**What to produce:**
When you write out the listing, keep every character and omit the pictures.

**Given data:**
══════
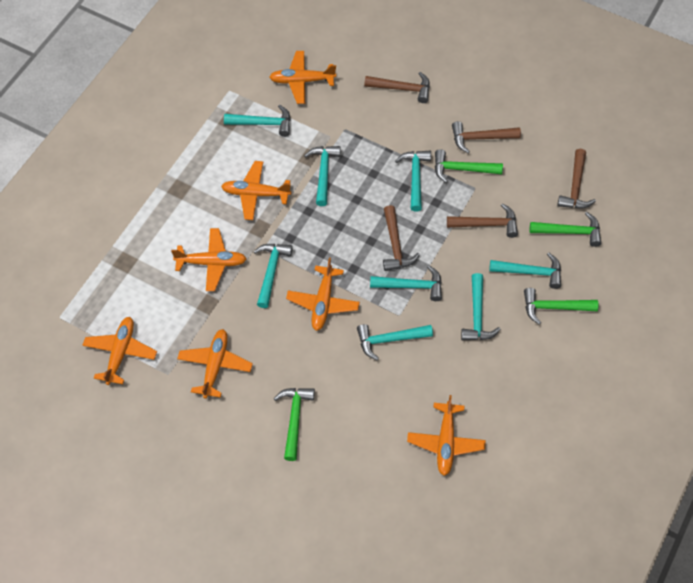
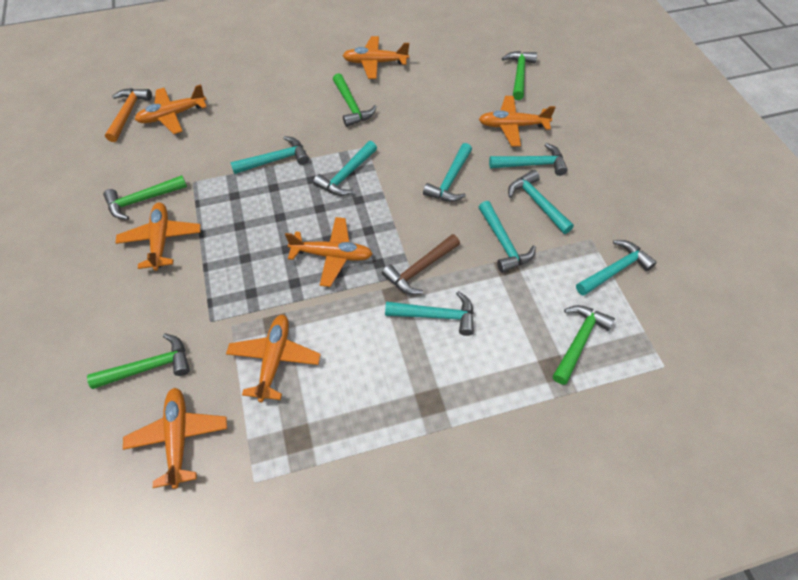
brown hammer: 5 -> 1
green hammer: 4 -> 5
orange hammer: 0 -> 1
══════
**Response:**
brown hammer: 5 -> 1
green hammer: 4 -> 5
orange hammer: 0 -> 1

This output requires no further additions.